*** Opening TASK INPUTS ***

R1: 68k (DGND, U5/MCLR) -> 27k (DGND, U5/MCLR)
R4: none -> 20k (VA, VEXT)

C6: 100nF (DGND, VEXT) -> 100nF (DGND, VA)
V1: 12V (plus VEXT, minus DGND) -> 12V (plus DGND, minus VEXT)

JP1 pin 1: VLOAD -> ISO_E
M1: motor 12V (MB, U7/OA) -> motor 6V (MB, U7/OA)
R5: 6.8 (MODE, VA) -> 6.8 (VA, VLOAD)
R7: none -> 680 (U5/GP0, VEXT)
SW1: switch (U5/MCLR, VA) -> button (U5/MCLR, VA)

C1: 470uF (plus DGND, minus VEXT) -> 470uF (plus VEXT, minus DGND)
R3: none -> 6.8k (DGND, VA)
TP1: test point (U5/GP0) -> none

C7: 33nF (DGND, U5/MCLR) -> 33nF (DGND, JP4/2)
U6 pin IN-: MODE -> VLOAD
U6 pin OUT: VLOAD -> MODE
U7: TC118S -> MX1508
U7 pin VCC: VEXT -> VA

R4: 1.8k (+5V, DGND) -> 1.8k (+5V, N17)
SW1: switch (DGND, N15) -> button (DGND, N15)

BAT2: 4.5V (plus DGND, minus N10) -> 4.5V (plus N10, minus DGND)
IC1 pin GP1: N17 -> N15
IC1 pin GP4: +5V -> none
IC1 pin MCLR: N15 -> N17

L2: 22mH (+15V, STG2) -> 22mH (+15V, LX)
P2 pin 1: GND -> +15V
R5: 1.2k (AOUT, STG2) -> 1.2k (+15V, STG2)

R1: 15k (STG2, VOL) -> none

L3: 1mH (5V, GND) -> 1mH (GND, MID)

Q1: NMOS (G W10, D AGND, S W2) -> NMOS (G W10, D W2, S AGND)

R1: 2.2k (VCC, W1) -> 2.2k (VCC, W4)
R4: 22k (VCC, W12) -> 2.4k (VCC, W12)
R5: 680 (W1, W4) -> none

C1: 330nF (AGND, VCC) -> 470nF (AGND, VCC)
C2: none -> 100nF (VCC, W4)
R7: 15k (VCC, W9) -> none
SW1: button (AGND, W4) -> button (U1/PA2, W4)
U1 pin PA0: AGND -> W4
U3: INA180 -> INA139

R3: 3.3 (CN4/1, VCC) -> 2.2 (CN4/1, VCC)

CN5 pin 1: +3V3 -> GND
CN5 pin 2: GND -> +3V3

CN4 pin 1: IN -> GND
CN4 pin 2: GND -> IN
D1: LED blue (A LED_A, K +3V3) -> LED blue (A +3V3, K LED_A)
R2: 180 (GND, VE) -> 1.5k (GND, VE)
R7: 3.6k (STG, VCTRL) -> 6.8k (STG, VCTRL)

*** Closing TASK INPUTS ***

TASK DIRECTIONS:
Take every line from the data that includes the word "plus".

TASK OUTPUT:
V1: 12V (plus VEXT, minus DGND) -> 12V (plus DGND, minus VEXT)
C1: 470uF (plus DGND, minus VEXT) -> 470uF (plus VEXT, minus DGND)
BAT2: 4.5V (plus DGND, minus N10) -> 4.5V (plus N10, minus DGND)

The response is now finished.